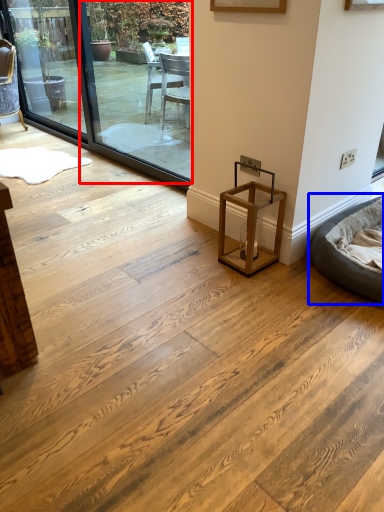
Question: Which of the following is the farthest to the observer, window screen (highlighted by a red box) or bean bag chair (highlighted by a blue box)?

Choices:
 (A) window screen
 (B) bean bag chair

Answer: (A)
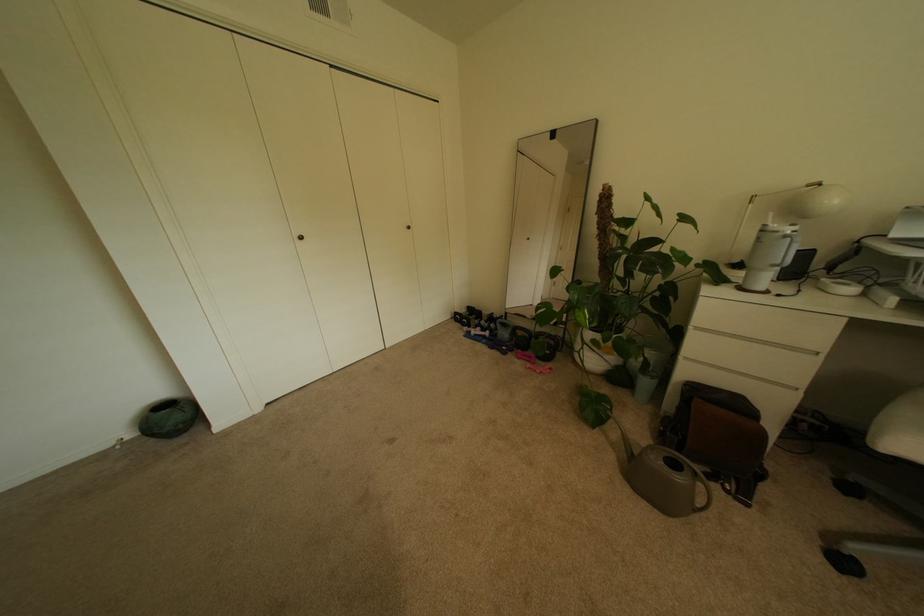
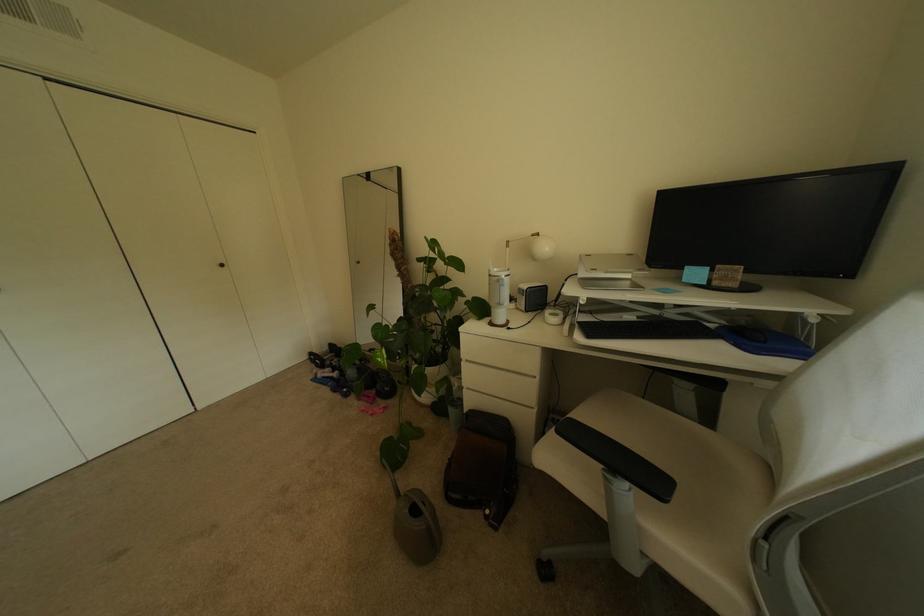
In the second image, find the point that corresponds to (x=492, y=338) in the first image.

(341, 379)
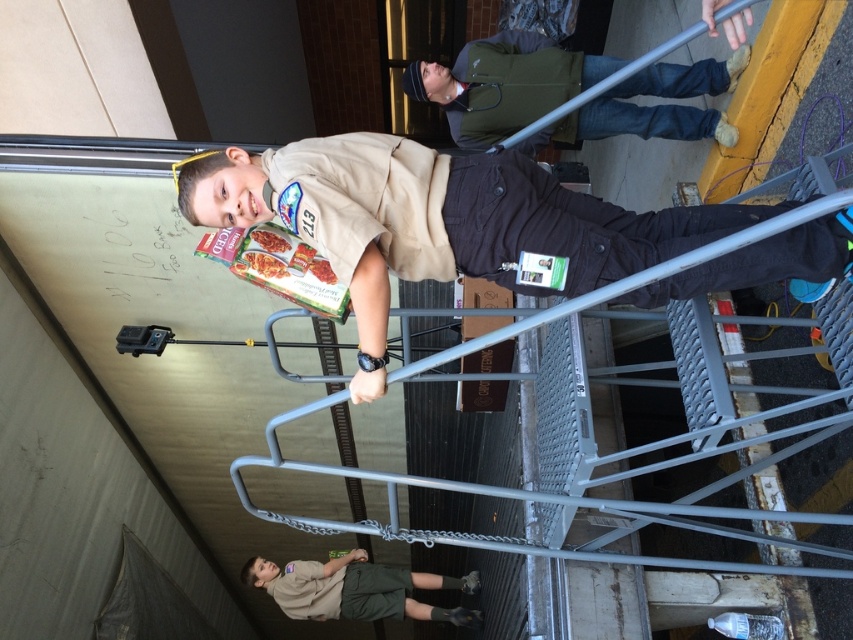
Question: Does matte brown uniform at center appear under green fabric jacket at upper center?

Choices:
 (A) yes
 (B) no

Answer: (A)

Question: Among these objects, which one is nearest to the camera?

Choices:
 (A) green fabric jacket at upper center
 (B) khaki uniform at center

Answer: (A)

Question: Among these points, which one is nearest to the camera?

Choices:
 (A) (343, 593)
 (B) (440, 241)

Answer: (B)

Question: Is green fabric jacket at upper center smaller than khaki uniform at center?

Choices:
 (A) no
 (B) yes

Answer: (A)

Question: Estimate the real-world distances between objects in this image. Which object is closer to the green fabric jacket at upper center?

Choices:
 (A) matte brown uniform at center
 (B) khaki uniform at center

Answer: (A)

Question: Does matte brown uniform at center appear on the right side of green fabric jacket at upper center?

○ ○ ○ ○ ○

▶ [PROMPT]:
Copy the data word for word, beginning at the line that contains "Question: Among these points, which" and continuing through the last line of the data.

▶ [REPLY TO THE TASK]:
Question: Among these points, which one is nearest to the camera?

Choices:
 (A) (343, 593)
 (B) (440, 241)

Answer: (B)

Question: Is green fabric jacket at upper center smaller than khaki uniform at center?

Choices:
 (A) no
 (B) yes

Answer: (A)

Question: Estimate the real-world distances between objects in this image. Which object is closer to the green fabric jacket at upper center?

Choices:
 (A) matte brown uniform at center
 (B) khaki uniform at center

Answer: (A)

Question: Does matte brown uniform at center appear on the right side of green fabric jacket at upper center?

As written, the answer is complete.